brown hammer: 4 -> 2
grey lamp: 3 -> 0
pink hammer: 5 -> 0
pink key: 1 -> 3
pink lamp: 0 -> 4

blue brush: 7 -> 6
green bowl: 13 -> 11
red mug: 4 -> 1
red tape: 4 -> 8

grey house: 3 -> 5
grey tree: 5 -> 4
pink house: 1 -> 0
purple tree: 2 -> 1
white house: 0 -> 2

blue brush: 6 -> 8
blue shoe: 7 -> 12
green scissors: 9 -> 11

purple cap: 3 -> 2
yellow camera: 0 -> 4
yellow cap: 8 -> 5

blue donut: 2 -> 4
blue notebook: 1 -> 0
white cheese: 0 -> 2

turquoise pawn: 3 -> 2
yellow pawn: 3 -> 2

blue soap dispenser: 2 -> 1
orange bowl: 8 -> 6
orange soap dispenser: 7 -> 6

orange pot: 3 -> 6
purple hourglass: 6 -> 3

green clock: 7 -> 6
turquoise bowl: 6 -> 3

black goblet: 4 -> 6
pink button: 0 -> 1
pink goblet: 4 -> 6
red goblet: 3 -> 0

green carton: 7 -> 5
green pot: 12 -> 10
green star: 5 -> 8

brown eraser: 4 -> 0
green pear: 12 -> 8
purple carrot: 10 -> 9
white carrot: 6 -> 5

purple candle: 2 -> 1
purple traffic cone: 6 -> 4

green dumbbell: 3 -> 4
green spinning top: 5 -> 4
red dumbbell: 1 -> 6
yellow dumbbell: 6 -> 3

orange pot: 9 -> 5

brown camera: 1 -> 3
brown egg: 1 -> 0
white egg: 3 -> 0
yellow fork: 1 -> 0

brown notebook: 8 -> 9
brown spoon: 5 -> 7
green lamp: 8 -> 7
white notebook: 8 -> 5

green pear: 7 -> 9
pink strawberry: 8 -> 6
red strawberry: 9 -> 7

━━━━━━━━━━━━━━━━━━━━

REQUIRED WORK ->
Only a number is expected in reply: how many lines of the entries hold the word "pink"?

SOLUTION TO THIS PROBLEM ->
7